(Work to be completed)
Beginning at the line containing "sepapil (green) <302" and continuing to the end of the records below, give each line again exactly as it stands, and only those lines.

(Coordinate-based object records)
--------------------

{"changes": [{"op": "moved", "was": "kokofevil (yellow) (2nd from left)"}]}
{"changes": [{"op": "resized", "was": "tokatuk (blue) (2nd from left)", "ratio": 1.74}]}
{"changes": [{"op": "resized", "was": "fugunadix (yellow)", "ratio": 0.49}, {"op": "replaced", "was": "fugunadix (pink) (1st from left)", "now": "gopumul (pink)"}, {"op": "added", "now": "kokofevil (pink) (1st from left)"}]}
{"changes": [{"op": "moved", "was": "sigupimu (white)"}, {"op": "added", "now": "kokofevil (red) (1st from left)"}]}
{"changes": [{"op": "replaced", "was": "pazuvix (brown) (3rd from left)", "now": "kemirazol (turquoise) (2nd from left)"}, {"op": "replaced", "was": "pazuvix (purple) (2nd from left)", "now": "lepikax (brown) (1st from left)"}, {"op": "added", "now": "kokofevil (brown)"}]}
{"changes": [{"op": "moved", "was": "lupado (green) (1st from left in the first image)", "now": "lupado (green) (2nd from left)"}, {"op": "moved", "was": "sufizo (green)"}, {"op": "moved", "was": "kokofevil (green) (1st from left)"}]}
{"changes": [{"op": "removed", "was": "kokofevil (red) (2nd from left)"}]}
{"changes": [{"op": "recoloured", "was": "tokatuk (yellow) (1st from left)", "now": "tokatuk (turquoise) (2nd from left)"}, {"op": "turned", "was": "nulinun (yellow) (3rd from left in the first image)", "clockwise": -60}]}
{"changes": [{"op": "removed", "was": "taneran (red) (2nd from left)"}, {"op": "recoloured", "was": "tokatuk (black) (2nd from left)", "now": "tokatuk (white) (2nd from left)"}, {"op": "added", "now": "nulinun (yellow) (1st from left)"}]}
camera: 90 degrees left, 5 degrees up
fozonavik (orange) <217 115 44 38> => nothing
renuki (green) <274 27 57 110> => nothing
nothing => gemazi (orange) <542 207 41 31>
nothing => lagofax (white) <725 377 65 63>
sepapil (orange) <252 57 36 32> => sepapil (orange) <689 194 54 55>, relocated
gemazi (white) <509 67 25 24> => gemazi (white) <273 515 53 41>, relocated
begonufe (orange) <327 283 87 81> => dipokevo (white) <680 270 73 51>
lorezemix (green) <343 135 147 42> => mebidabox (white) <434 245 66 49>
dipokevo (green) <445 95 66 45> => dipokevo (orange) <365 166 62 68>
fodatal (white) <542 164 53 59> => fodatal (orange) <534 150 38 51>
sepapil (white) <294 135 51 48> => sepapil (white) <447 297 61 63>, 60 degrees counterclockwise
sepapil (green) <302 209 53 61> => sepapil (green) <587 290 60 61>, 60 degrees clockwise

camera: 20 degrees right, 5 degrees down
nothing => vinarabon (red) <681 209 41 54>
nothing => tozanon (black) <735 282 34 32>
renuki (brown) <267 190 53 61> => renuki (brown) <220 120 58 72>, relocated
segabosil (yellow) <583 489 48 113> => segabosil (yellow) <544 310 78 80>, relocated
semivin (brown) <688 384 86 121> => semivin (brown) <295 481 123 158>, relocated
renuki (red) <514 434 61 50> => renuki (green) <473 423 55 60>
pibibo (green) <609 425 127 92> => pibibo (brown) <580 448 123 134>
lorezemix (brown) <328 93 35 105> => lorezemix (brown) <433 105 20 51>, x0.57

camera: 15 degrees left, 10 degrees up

--------------------

(Solution to this problem)
sepapil (green) <302 209 53 61> => sepapil (green) <587 290 60 61>, 60 degrees clockwise

camera: 20 degrees right, 5 degrees down
nothing => vinarabon (red) <681 209 41 54>
nothing => tozanon (black) <735 282 34 32>
renuki (brown) <267 190 53 61> => renuki (brown) <220 120 58 72>, relocated
segabosil (yellow) <583 489 48 113> => segabosil (yellow) <544 310 78 80>, relocated
semivin (brown) <688 384 86 121> => semivin (brown) <295 481 123 158>, relocated
renuki (red) <514 434 61 50> => renuki (green) <473 423 55 60>
pibibo (green) <609 425 127 92> => pibibo (brown) <580 448 123 134>
lorezemix (brown) <328 93 35 105> => lorezemix (brown) <433 105 20 51>, x0.57

camera: 15 degrees left, 10 degrees up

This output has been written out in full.